Gather every line from the entries below that contains the string "major", and copy each one out.

BEGIN Material shown

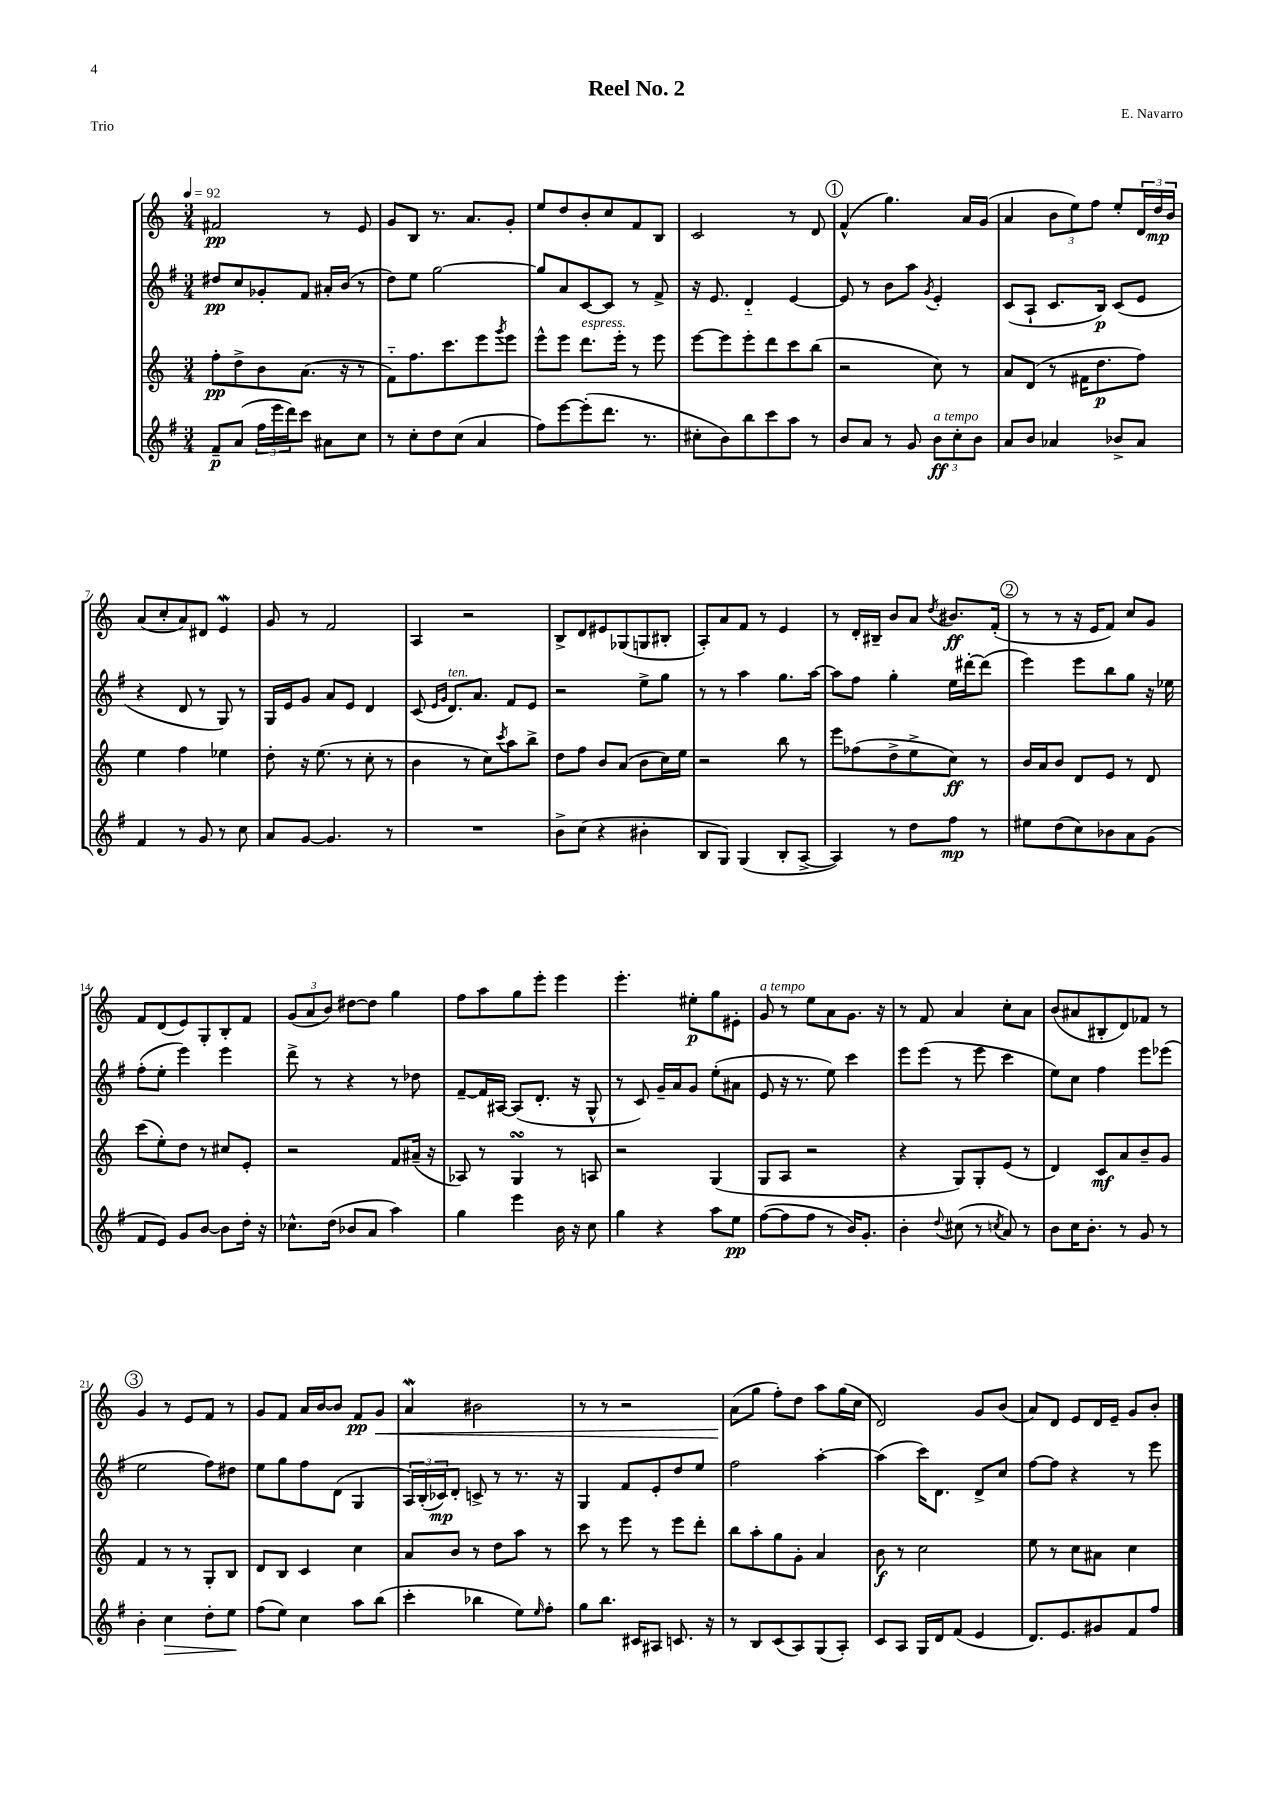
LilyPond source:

\header { title = "Reel No. 2" composer = "E. Navarro" piece = "Trio" }
<<
\new StaffGroup <<
\new Staff = "s0" {
    \clef treble \key c \major \numericTimeSignature \time 3/4 \tempo 4 = 92
    fis'2\pp r8 e'8 |
    g'8 b8 r8. a'8. g'8-. |
    e''8 d''8 b'8-. c''8 f'8 b8 |
    c'2 r8 d'8 |
    \mark \markup { \circle "1" } f'4-^( g''4.) a'16 g'16( |
    a'4 \tuplet 3/2 { b'8 e''8) f''8 } e''8-. \tuplet 3/2 { d'16 d''16\mp b'16 } |
    a'8( c''8-. a'8) dis'8 e'4\mordent |
    g'8 r8 f'2 |
    a4 r2 |
    b8-> d'8 eis'8 ges8( g8 bis8-. |
    a8-.) a'8 f'8 r8 e'4 |
    r8 d'16-. bis16-- b'8 a'8 \acciaccatura { d''8 } bis'8.\ff f'16-.( |
    \mark \markup { \circle "2" } r8 r8 r16 e'16 f'8) c''8 g'8 |
    f'8 d'8( e'8) g8-. b8-. f'8 |
    \tuplet 3/2 { g'8( a'8 b'8) } dis''8~ dis''8 g''4 |
    f''8 a''8 g''8 e'''8-. e'''4 |
    e'''4.-. eis''8-.\p g''8 eis'8-. |
    g'8^\markup { \italic "a tempo" } r8 e''8 a'8 g'8. r16 |
    r8 f'8 a'4 c''8-. a'8 |
    b'8( ais'8 bis8-. d'8) fes'8 r8 |
    \mark \markup { \circle "3" } g'4 r8 e'8 f'8 r8 |
    g'8 f'8 a'16 b'16~ b'8 f'8\pp g'8\< |
    a'4\mordent bis'2 |
    r8 r8 r2 |
    a'8\!( g''8 f''8-.) d''8 a''8 g''16( c''16 |
    d'2) g'8 b'8( |
    a'8) d'8 e'8 d'16 e'16-- g'8 b'8-. \bar "|." |
}
\new Staff = "s1" {
    \clef treble \key g \major \numericTimeSignature \time 3/4
    dis''8\pp c''8 ges'8-. fis'8 ais'16-. b'16( r8 |
    d''8) e''8 g''2~ |
    g''8 a'8 c'8~ c'8 r8 fis'8-> |
    r16 e'8. d'4-_ e'4~ |
    \mark \markup { \circle "1" } e'8 r8 b'8 a''8 \acciaccatura { g'8 } e'4-. |
    c'8( a8-! c'8. b16\p) c'8( e'8 |
    r4 d'8 r8 g8) r8 |
    g16 e'16 g'8 a'8 e'8 d'4 |
    c'8( \grace { e'16 g'16 } d'8.^\markup { \italic "ten." }) a'8. fis'8 e'8 |
    r2 e''8-> g''8 |
    r8 r8 a''4 g''8. a''16~ |
    a''8 fis''8 g''4-. e''16 dis'''16~-. dis'''8( |
    \mark \markup { \circle "2" } e'''4) e'''8 b''8 g''8 r16 ees''16 |
    fis''8-.( e''8-. e'''4) e'''4 |
    d'''8-> r8 r4 r8 des''8 |
    fis'8~-- fis'16 ais16~ ais8( d'8.-. r16 g8-^ |
    r8 c'8) g'16-- a'16 g'8 e''8-.( ais'8 |
    e'8 r16 r8. e''8) c'''4 |
    e'''8 e'''8( r8 e'''8 c'''4 |
    e''8) c''8 fis''4 e'''8 ees'''8( |
    \mark \markup { \circle "3" } e''2 fis''8) dis''8 |
    e''8 g''8 fis''8 d'8( g4 |
    \tuplet 3/2 { a16) b16-.( ces'16\mp) } d'8-. c'8-> r8 r8. r16 |
    g4 fis'8 e'8-. d''8 e''8 |
    fis''2 a''4~-. |
    a''4( c'''16) d'8. d'8-> c''8 |
    fis''8~ fis''8 r4 r8 e'''8 \bar "|." |
}
\new Staff = "s2" {
    \clef treble \key c \major \numericTimeSignature \time 3/4
    f''8-.\pp d''8-> b'8 a'8.( r16 r8 |
    f'8-_) f''8. c'''8. e'''8 \acciaccatura { g'''8 } e'''8 |
    e'''8-^ e'''8 d'''8.^\markup { \italic "espress." } e'''16-. r8 e'''8 |
    e'''8~ e'''8 e'''8-. d'''8 c'''8 b''8( |
    \mark \markup { \circle "1" } r2 c''8) r8 |
    a'8 d'8( r8 fis'16 d''8.\p f''8) |
    e''4 f''4 ees''4 |
    d''8-. r16 e''8.( r8 c''8-. r8 |
    b'4 r8 c''8) \acciaccatura { c'''8 } a''8 b''8-> |
    d''8 f''8 b'8 a'8( b'8 c''16) e''16 |
    r2 b''8 r8 |
    e'''8 fes''8( d''8-> e''8-> c''8\ff) r8 |
    \mark \markup { \circle "2" } b'16 a'16 b'8 d'8 e'8 r8 d'8 |
    c'''8( e''8-.) d''8 r8 cis''8 e'8-. |
    r2 f'8 ais'16--( r16 |
    aes8) r8 g4\turn r8 a8 |
    r2 g4( |
    g8 a8 r2 |
    r4 g8) g8-. e'8( r8 |
    d'4) c'8\mf a'8 b'8-- g'8 |
    \mark \markup { \circle "3" } f'4 r8 r8 g8-. b8 |
    d'8 b8 c'4 c''4 |
    a'8 b'8 r8 d''8 a''8 r8 |
    c'''8 r8 e'''8 r8 e'''8 d'''8-. |
    b''8 a''8-. g''8 g'8-. a'4 |
    b'8\f r8 c''2 |
    e''8 r8 c''8 ais'8 c''4 \bar "|." |
}
\new Staff = "s3" {
    \clef treble \key g \major \numericTimeSignature \time 3/4
    fis'8--\p a'8( \tuplet 3/2 { fis''16 e'''16 d'''16) } c'''8 ais'8 c''8 |
    r8 c''8-. d''8 c''8( a'4 |
    fis''8) e'''8~ e'''8-.( d'''8. r8. |
    cis''8-. b'8) b''8 c'''8 a''8 r8 |
    \mark \markup { \circle "1" } b'8 a'8 r8 g'8 \tuplet 3/2 { b'8\ff^\markup { \italic "a tempo" } c''8-. b'8 } |
    a'8 b'8 aes'4 bes'8-> aes'8 |
    fis'4 r8 g'8 r8 c''8 |
    a'8 g'8~ g'4. r8 |
    R2. |
    b'8-> c''8( r4 bis'4-. |
    b8 g8) g4( b8-. a8~-> |
    a4) r8 d''8 fis''8\mp r8 |
    \mark \markup { \circle "2" } eis''8 d''8( c''8) bes'8 a'8 g'8( |
    fis'8 e'8) g'8 b'8~ b'8 d''16-. r16 |
    ces''8.-^ d''16( bes'8 a'8 a''4) |
    g''4 e'''4 b'16 r16 c''8 |
    g''4 r4 a''8 e''8\pp |
    fis''8~( fis''8 fis''8 r8 b'16) g'8.-. |
    b'4-. \appoggiatura { d''8 } cis''8( r8 \acciaccatura { c''8 } a'8) r8 |
    b'8 c''16 b'8.-. r8 g'8 r8 |
    \mark \markup { \circle "3" } b'4-. c''4\> d''8-. e''8\! |
    fis''8( e''8) c''4 a''8 b''8( |
    c'''4-. bes''4 e''8) \grace { e''16 } fis''8-. |
    g''8 b''8. cis'16 ais8 c'8. r16 |
    r8 b8 c'8( a8) g8( a8-.) |
    c'8 a8 g16 d'16 fis'8( e'4 |
    d'8.) e'8. gis'8 fis'8 fis''8 \bar "|." |
}
>>
>>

END Material shown

## Task response
    \clef treble \key c \major \numericTimeSignature \time 3/4 \tempo 4 = 92
    \clef treble \key g \major \numericTimeSignature \time 3/4
    \clef treble \key c \major \numericTimeSignature \time 3/4
    \clef treble \key g \major \numericTimeSignature \time 3/4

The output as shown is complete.